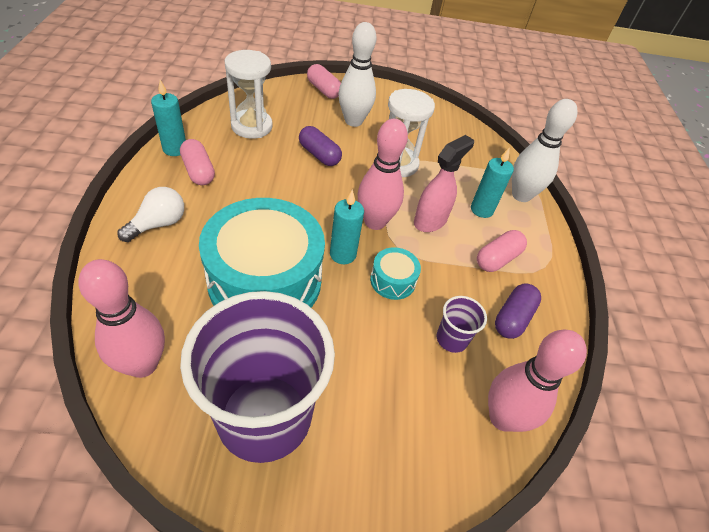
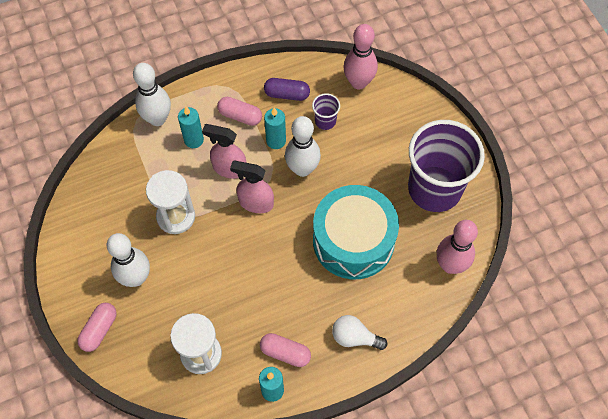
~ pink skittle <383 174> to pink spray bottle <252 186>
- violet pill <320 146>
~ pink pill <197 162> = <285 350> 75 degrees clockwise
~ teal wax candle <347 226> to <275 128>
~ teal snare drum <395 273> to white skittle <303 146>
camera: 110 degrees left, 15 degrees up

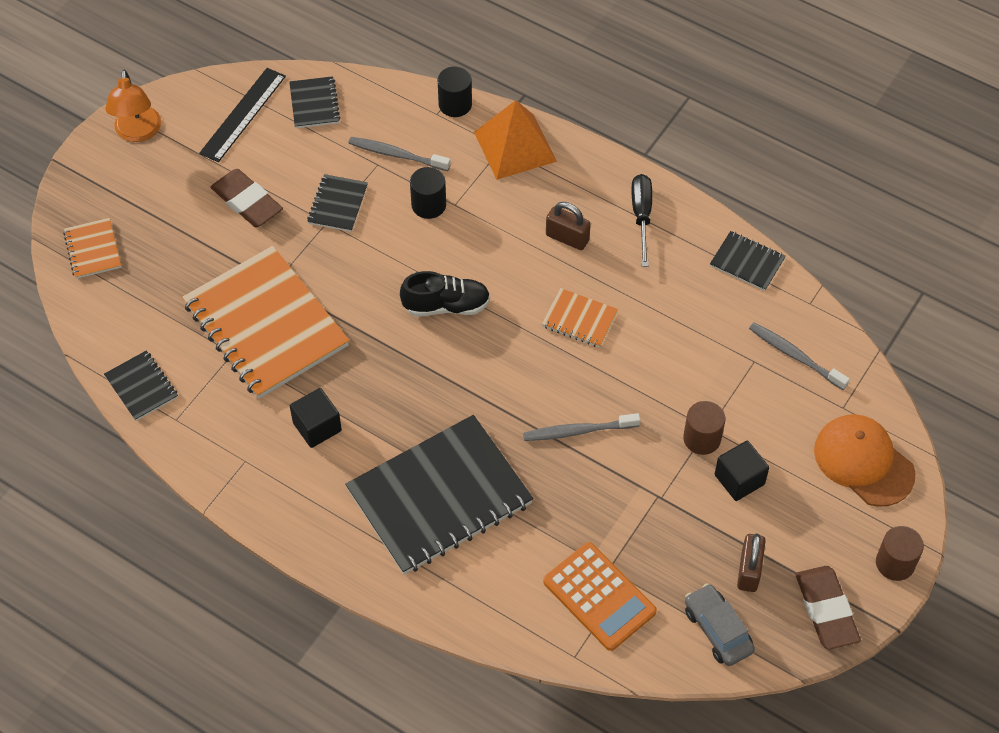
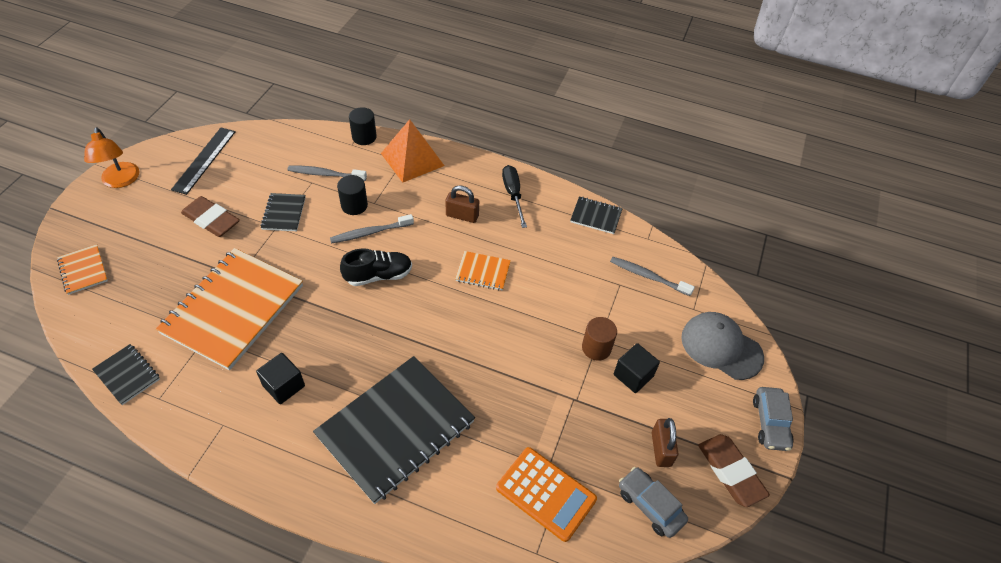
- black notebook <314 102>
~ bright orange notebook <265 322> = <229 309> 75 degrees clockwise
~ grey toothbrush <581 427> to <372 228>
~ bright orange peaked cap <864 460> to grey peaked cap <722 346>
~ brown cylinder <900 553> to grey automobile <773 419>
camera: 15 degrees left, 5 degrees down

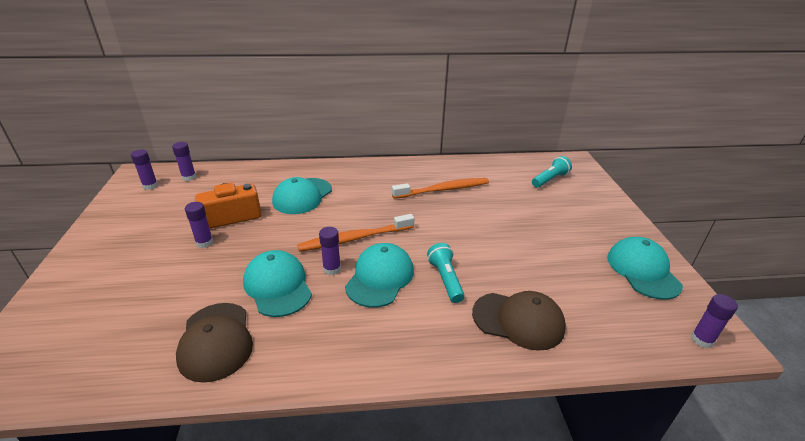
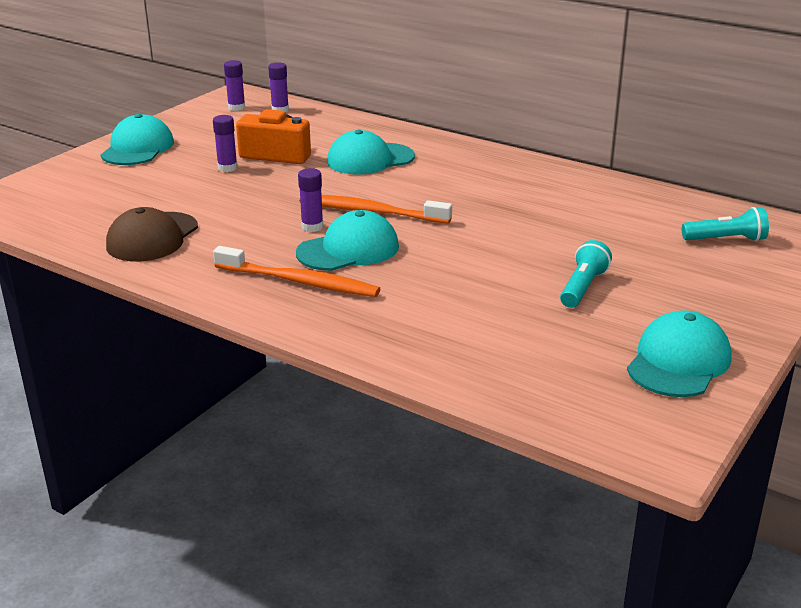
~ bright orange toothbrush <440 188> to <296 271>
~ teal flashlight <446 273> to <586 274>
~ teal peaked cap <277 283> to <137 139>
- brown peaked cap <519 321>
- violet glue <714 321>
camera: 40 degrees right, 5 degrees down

───

WHAT NEEDS TO BE DONE:
An exact transcription of the listing is required, and it must contain no pictures.

ANSWER TO THE PROBLEM:
~ pink skittle <383 174> to pink spray bottle <252 186>
- violet pill <320 146>
~ pink pill <197 162> = <285 350> 75 degrees clockwise
~ teal wax candle <347 226> to <275 128>
~ teal snare drum <395 273> to white skittle <303 146>
camera: 110 degrees left, 15 degrees up

- black notebook <314 102>
~ bright orange notebook <265 322> = <229 309> 75 degrees clockwise
~ grey toothbrush <581 427> to <372 228>
~ bright orange peaked cap <864 460> to grey peaked cap <722 346>
~ brown cylinder <900 553> to grey automobile <773 419>
camera: 15 degrees left, 5 degrees down

~ bright orange toothbrush <440 188> to <296 271>
~ teal flashlight <446 273> to <586 274>
~ teal peaked cap <277 283> to <137 139>
- brown peaked cap <519 321>
- violet glue <714 321>
camera: 40 degrees right, 5 degrees down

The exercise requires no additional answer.